• [Provided material]
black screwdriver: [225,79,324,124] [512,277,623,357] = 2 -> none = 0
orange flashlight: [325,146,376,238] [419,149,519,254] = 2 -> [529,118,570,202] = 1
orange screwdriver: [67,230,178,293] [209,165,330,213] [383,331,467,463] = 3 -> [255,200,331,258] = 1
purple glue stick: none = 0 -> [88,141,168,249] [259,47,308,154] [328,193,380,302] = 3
---
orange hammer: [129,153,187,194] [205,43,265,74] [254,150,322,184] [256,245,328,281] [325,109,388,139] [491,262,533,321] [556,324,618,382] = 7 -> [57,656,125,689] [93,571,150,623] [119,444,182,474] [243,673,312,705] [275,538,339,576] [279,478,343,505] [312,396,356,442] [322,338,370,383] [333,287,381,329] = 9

• [Instructions to follow] Using the entries above, repeat only the lines from the one containing "orange flashlight: [325,146,376,238]" through the one containing "purple glue stick: none", end lines included.

• [Result of this task]
orange flashlight: [325,146,376,238] [419,149,519,254] = 2 -> [529,118,570,202] = 1
orange screwdriver: [67,230,178,293] [209,165,330,213] [383,331,467,463] = 3 -> [255,200,331,258] = 1
purple glue stick: none = 0 -> [88,141,168,249] [259,47,308,154] [328,193,380,302] = 3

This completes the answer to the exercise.